▸ **TASK BRIEF**: State only the count of lines in the listing below that hold "blau".

▸ **DATA SUPPLIED**:
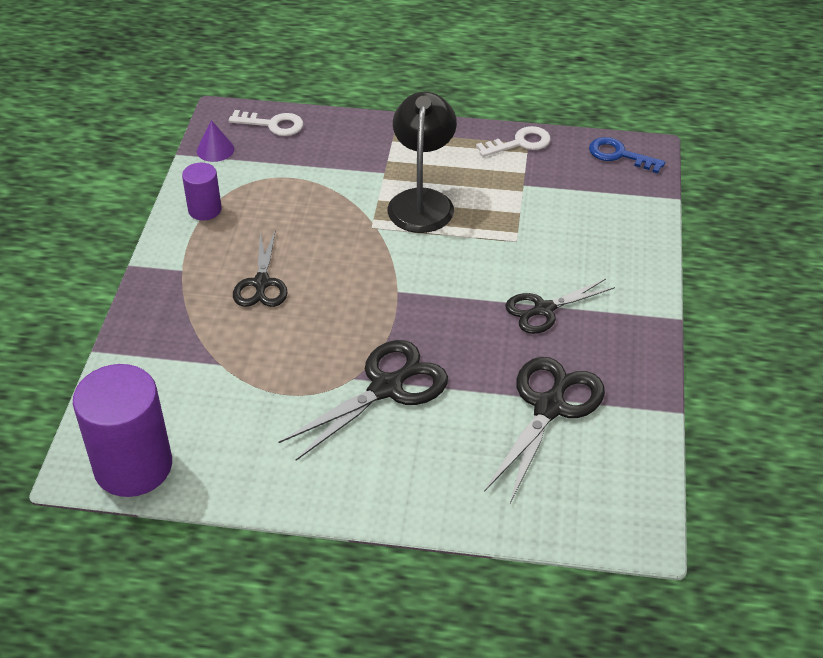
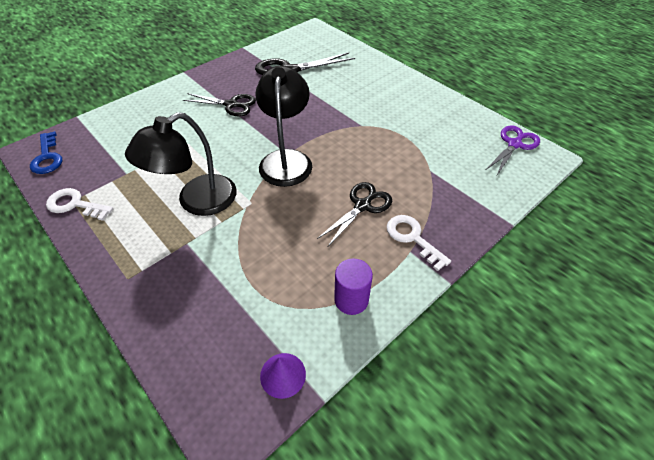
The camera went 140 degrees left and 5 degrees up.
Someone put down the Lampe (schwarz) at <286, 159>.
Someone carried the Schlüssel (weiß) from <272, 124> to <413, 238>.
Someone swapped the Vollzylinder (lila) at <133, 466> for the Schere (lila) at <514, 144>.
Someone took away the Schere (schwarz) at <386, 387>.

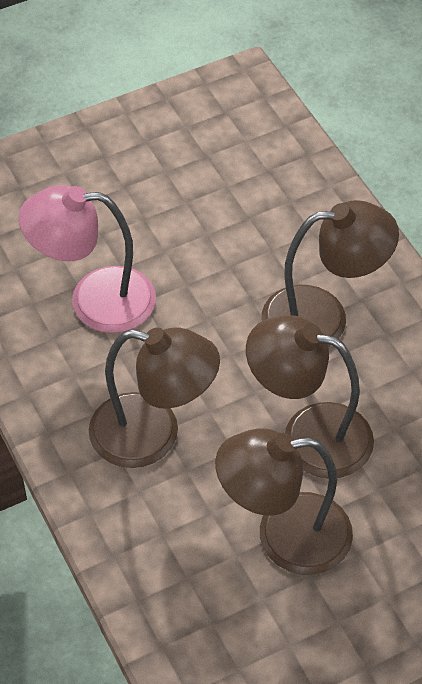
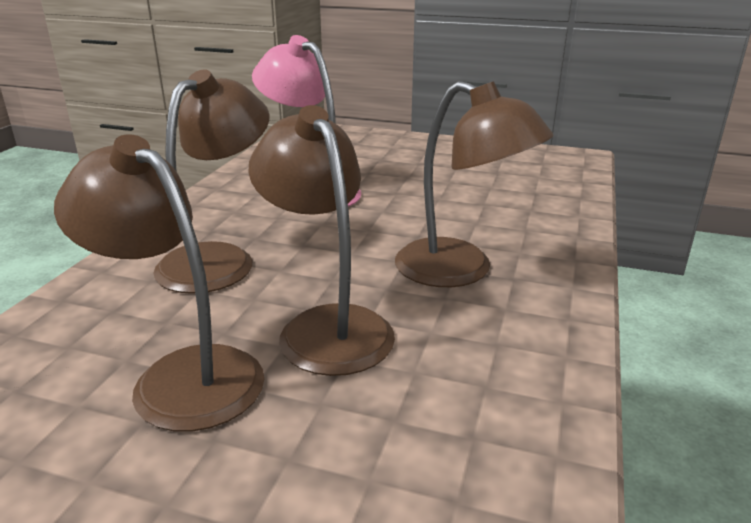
The camera went 45 degrees right and 25 degrees down.
Someone rotated the Lampe (braun) at <153, 435> by 120 degrees counterclockwise.

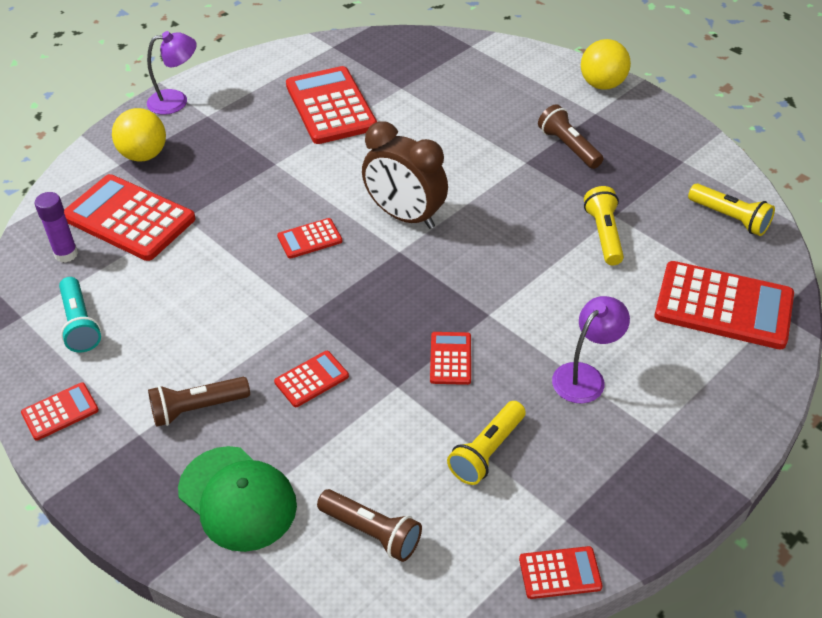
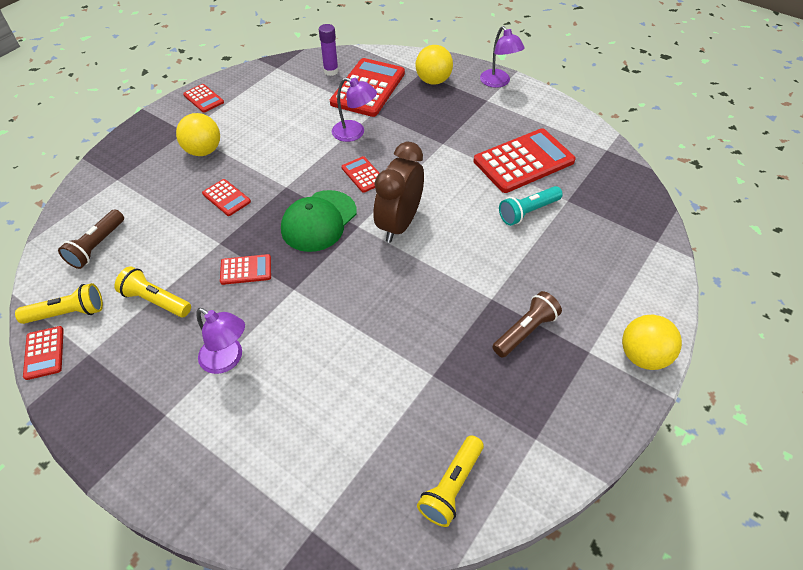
The camera went 80 degrees right and 5 degrees up.
Someone carried the Taschenlampe (gelb) from <604, 234> to <68, 313>.
Someone swapped the Taschenlampe (braun) at <197, 408> for the Ball (gelb) at <203, 151>.
Someone carried the Kappe (grün) from <237, 498> to <319, 221>.
Someone put down the Lampe (lila) at <354, 133>.
Someone carried the Taschenlampe (türkis) from <80, 324> to <528, 212>.
Someone took away the Taschenrechner (rot) at <723, 306>.

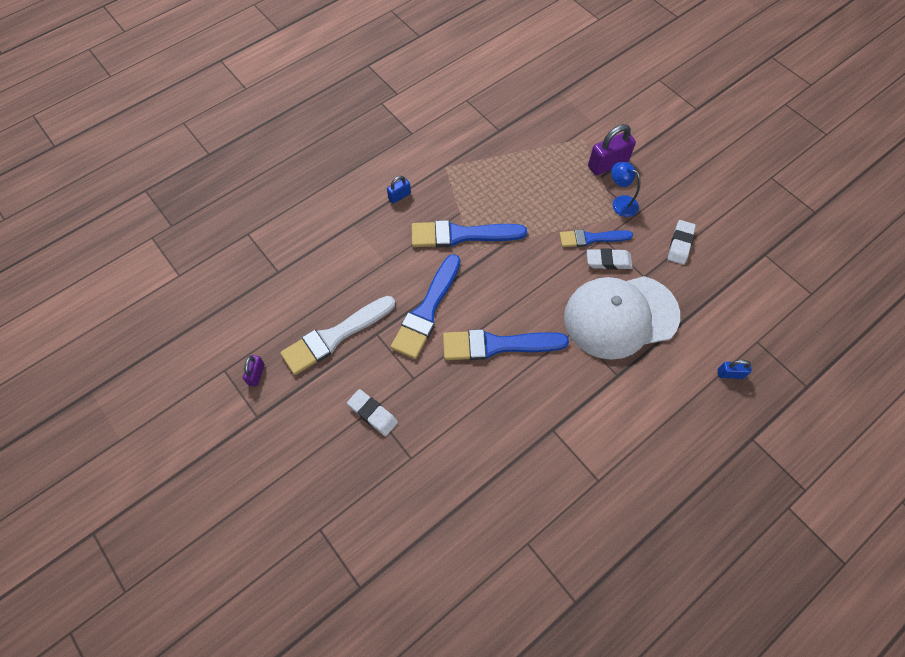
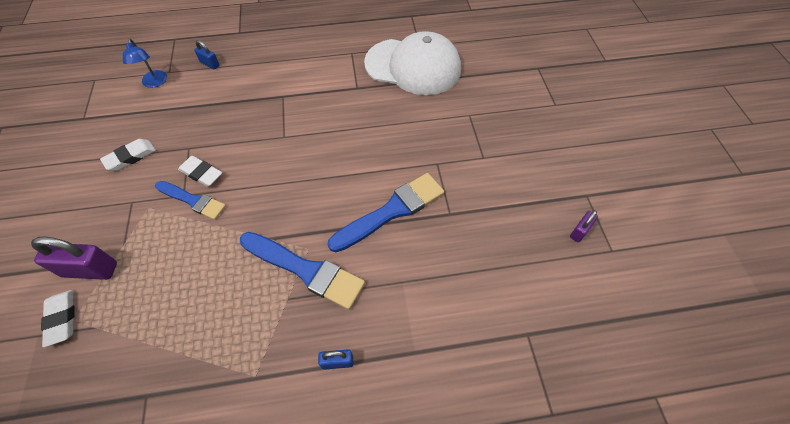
The camera went 150 degrees left and 5 degrees down.
Someone carried the Radiergummi (weiß) from <372, 414> to <62, 319>.
Someone carried the Lampe (blau) from <620, 203> to <154, 83>.
Someone carried the Kappe (weiß) from <620, 316> to <413, 66>.
Someone took away the Pinsel (weiß) at <335, 336>.
Someone took away the Pinsel (blau) at <498, 345>.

▸ **THE ANSWER**: 2